▶ **WORK ITEM**:
Below are some records. Retype exactly the lines from the one containing "green plate A4:A5" through the one containing "grey round brick F1", both included, skipping every picture.

▶ **PROVIDED ENTRIES**:
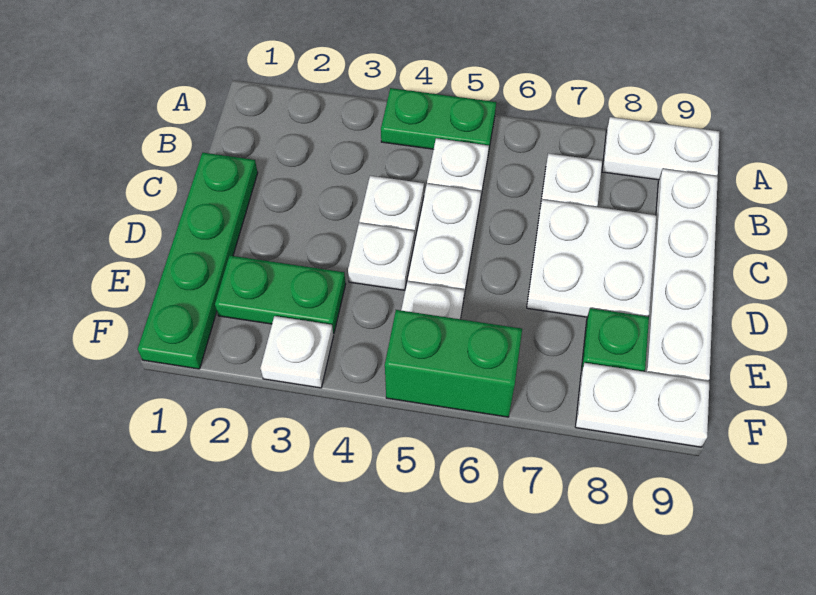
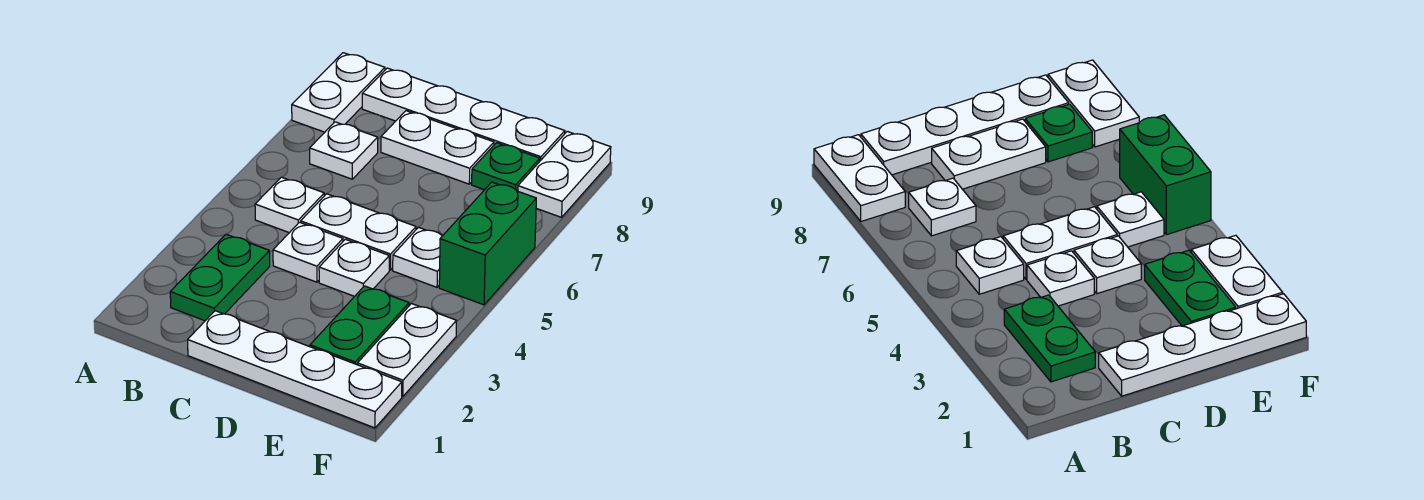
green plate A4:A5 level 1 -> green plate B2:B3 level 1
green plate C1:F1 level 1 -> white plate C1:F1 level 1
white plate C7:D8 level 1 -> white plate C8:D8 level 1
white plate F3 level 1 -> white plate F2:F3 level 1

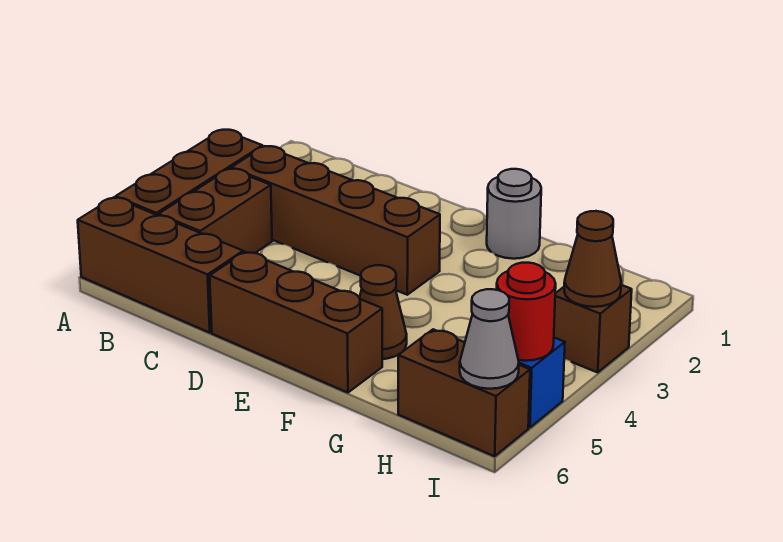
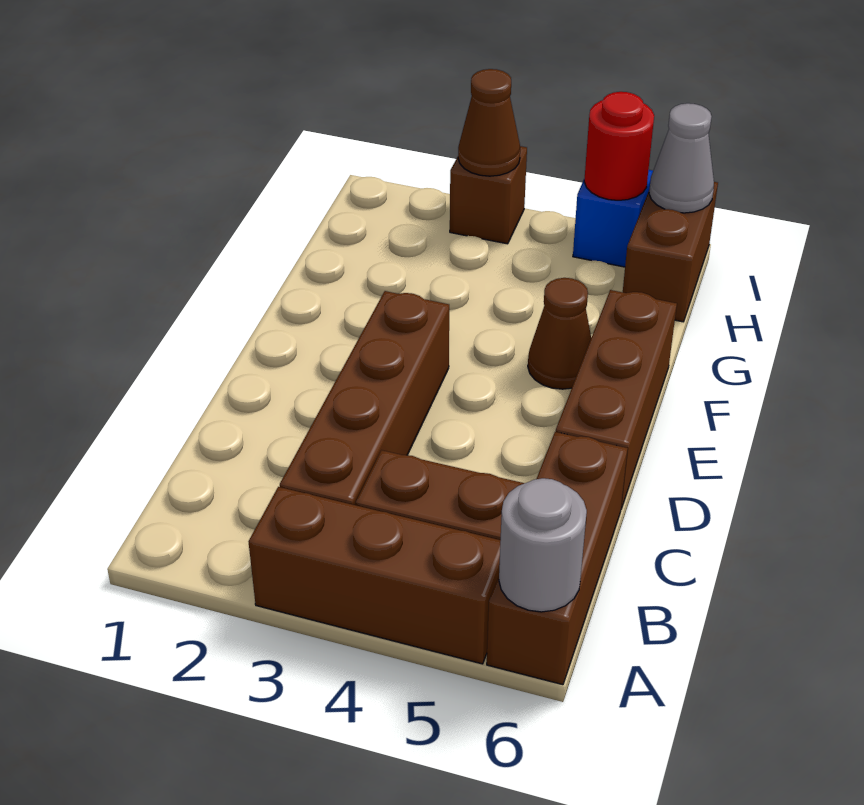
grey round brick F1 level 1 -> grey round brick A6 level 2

---

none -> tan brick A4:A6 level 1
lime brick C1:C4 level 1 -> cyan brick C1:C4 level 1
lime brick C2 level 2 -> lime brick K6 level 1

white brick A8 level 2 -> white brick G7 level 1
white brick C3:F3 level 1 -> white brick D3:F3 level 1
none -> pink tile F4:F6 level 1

==

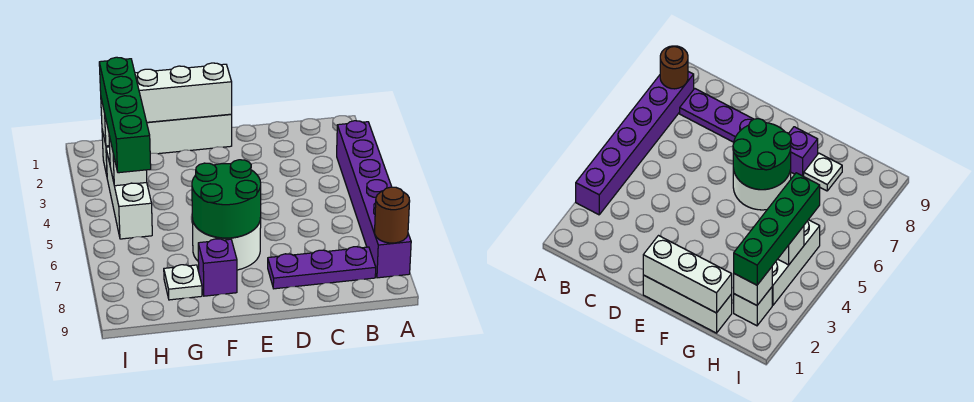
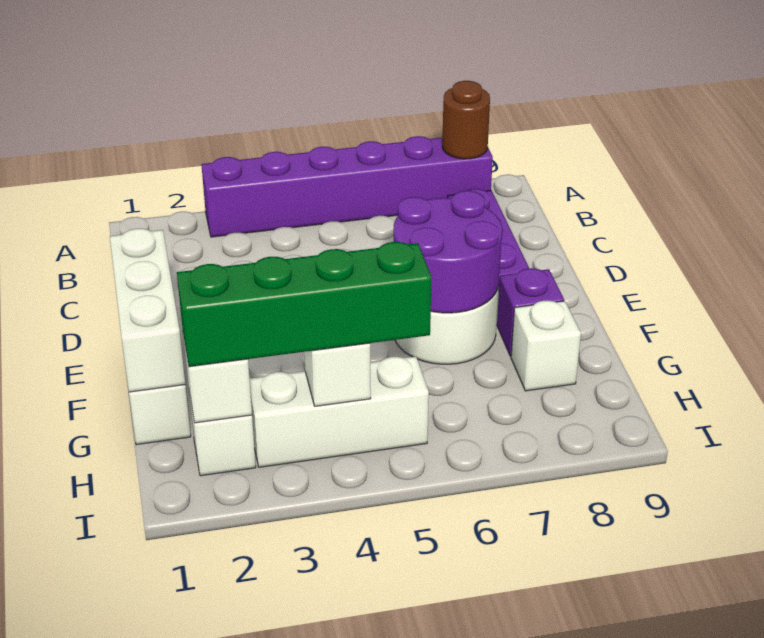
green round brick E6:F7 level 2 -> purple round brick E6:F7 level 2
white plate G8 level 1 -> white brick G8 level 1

▶ **SOLUTION TO THIS PROBLEM**:
green plate A4:A5 level 1 -> green plate B2:B3 level 1
green plate C1:F1 level 1 -> white plate C1:F1 level 1
white plate C7:D8 level 1 -> white plate C8:D8 level 1
white plate F3 level 1 -> white plate F2:F3 level 1

grey round brick F1 level 1 -> grey round brick A6 level 2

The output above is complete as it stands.